## Instruction:
The following data has a line with "camera: 155 degrees right, 15 degrees up" and a line with "(679, 444) = (295, 360): brown". Write out exactly those lines and all the lines between them.

## Data for processing:
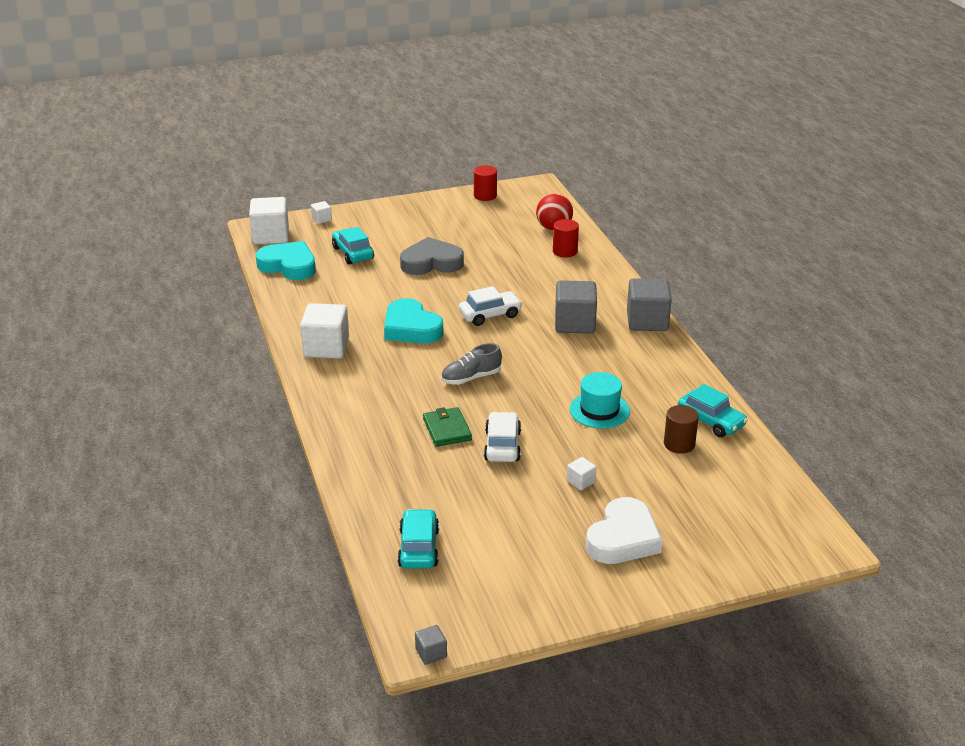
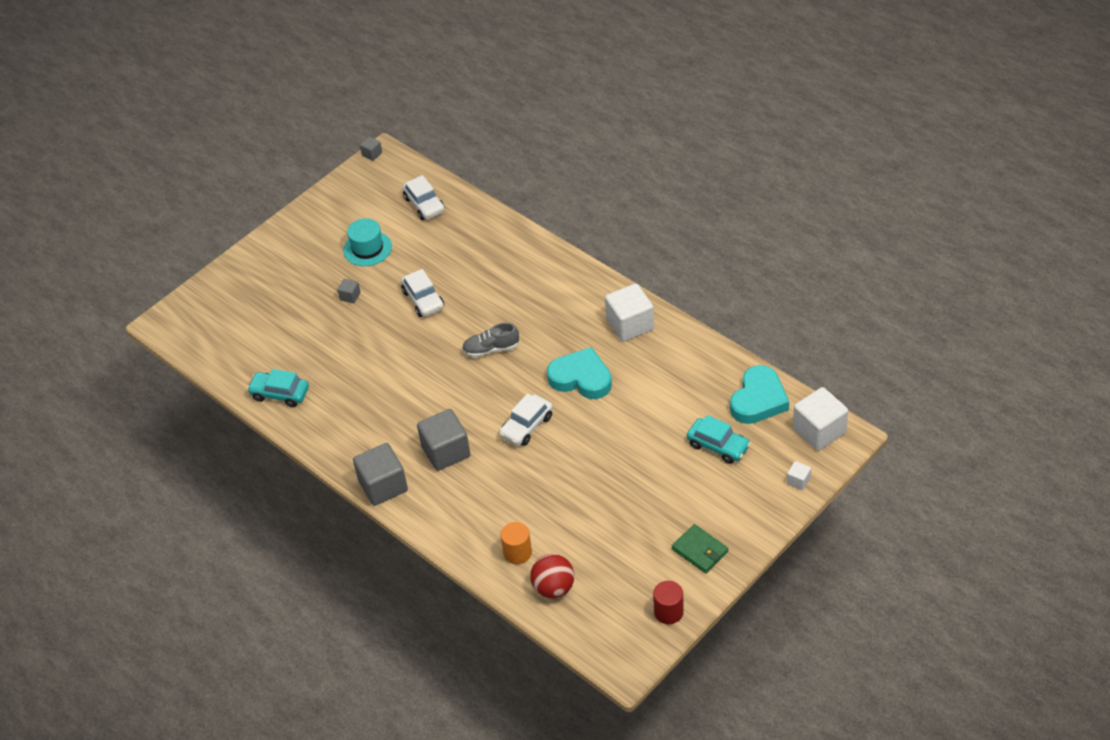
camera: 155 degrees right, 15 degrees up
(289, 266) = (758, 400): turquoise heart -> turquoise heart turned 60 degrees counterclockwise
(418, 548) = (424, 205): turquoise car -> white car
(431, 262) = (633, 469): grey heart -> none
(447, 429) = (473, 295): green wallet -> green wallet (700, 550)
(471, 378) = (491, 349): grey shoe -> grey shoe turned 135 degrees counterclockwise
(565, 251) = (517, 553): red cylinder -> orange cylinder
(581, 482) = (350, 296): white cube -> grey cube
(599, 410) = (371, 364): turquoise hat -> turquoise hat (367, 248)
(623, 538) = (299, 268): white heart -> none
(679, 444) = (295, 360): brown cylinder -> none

--

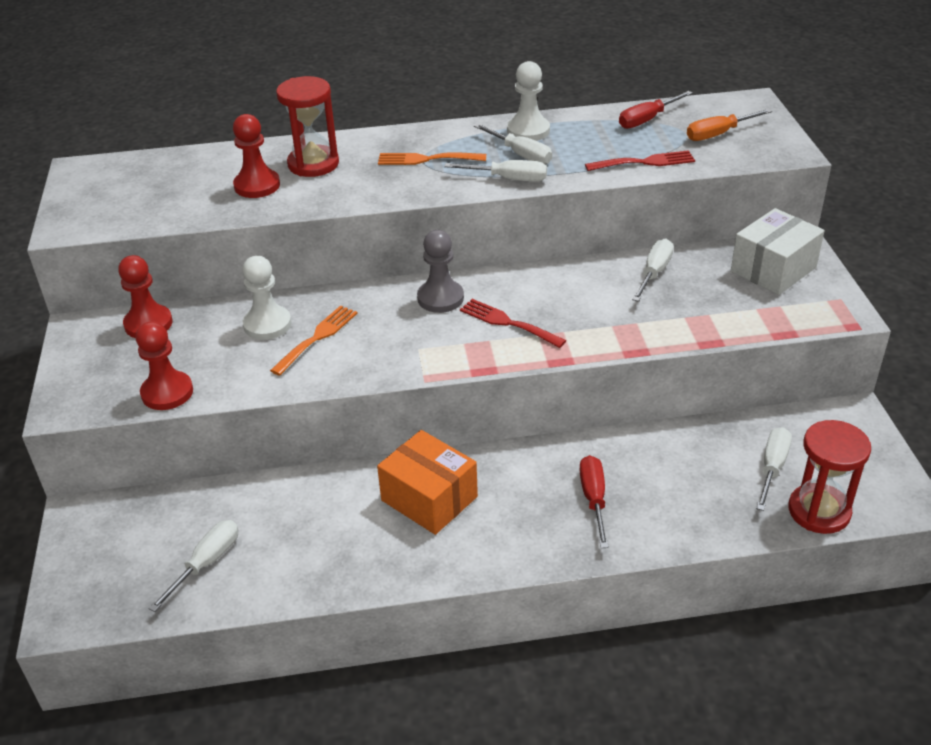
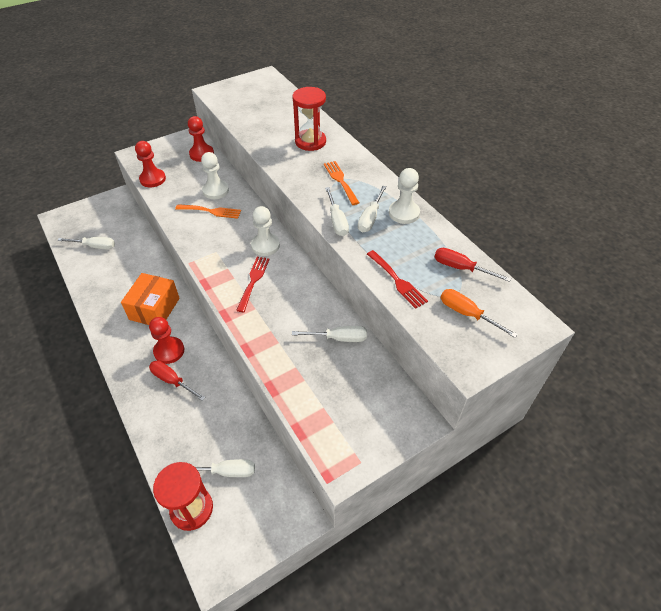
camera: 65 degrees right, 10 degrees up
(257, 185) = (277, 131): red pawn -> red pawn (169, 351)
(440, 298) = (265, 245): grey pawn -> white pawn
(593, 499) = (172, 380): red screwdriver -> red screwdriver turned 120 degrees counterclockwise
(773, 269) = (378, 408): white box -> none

## Result for this exercise:
camera: 155 degrees right, 15 degrees up
(289, 266) = (758, 400): turquoise heart -> turquoise heart turned 60 degrees counterclockwise
(418, 548) = (424, 205): turquoise car -> white car
(431, 262) = (633, 469): grey heart -> none
(447, 429) = (473, 295): green wallet -> green wallet (700, 550)
(471, 378) = (491, 349): grey shoe -> grey shoe turned 135 degrees counterclockwise
(565, 251) = (517, 553): red cylinder -> orange cylinder
(581, 482) = (350, 296): white cube -> grey cube
(599, 410) = (371, 364): turquoise hat -> turquoise hat (367, 248)
(623, 538) = (299, 268): white heart -> none
(679, 444) = (295, 360): brown cylinder -> none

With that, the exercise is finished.